**** Recorded data ****

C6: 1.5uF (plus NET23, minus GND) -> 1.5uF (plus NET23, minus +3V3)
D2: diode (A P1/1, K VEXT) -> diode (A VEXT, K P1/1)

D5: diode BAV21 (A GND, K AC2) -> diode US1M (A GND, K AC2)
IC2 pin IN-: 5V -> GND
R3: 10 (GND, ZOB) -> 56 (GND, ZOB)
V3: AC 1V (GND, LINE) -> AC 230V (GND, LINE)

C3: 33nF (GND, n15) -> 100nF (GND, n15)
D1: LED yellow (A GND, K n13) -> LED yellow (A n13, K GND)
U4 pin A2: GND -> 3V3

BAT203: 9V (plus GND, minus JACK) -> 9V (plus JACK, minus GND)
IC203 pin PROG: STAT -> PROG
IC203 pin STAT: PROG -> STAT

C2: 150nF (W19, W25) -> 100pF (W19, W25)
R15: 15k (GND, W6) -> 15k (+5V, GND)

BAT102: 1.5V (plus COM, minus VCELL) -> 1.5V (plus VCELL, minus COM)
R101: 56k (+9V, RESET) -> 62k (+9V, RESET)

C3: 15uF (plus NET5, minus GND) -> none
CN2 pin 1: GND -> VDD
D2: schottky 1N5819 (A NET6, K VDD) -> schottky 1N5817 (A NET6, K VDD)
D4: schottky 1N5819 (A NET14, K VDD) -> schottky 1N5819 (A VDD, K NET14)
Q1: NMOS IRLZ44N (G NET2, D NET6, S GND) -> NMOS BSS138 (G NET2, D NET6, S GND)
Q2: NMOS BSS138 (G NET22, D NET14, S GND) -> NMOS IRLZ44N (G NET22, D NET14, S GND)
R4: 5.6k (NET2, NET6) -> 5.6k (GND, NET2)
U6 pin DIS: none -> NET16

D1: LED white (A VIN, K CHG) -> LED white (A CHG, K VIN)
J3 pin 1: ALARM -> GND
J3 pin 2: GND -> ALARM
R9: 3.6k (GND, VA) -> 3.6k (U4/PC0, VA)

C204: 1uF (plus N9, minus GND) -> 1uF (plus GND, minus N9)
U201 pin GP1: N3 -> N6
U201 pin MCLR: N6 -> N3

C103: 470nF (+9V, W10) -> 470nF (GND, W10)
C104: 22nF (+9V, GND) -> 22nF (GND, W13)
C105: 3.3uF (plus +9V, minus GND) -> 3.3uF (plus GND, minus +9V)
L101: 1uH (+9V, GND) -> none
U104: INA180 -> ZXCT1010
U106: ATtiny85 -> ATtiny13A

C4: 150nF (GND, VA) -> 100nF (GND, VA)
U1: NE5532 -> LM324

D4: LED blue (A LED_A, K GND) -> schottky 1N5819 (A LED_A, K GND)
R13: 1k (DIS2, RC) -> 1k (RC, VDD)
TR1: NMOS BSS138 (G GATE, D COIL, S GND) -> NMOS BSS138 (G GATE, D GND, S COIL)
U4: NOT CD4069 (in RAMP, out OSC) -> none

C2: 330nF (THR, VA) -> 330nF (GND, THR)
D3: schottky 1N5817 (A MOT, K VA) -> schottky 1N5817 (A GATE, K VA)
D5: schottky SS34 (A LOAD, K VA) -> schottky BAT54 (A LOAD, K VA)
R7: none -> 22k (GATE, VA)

****

Copy out the range of lines above starting at the line with "IC2 pin IN-: 5V -> GND" and ending at the line with "D4: schottky 1N5819", exactly and including both.

IC2 pin IN-: 5V -> GND
R3: 10 (GND, ZOB) -> 56 (GND, ZOB)
V3: AC 1V (GND, LINE) -> AC 230V (GND, LINE)

C3: 33nF (GND, n15) -> 100nF (GND, n15)
D1: LED yellow (A GND, K n13) -> LED yellow (A n13, K GND)
U4 pin A2: GND -> 3V3

BAT203: 9V (plus GND, minus JACK) -> 9V (plus JACK, minus GND)
IC203 pin PROG: STAT -> PROG
IC203 pin STAT: PROG -> STAT

C2: 150nF (W19, W25) -> 100pF (W19, W25)
R15: 15k (GND, W6) -> 15k (+5V, GND)

BAT102: 1.5V (plus COM, minus VCELL) -> 1.5V (plus VCELL, minus COM)
R101: 56k (+9V, RESET) -> 62k (+9V, RESET)

C3: 15uF (plus NET5, minus GND) -> none
CN2 pin 1: GND -> VDD
D2: schottky 1N5819 (A NET6, K VDD) -> schottky 1N5817 (A NET6, K VDD)
D4: schottky 1N5819 (A NET14, K VDD) -> schottky 1N5819 (A VDD, K NET14)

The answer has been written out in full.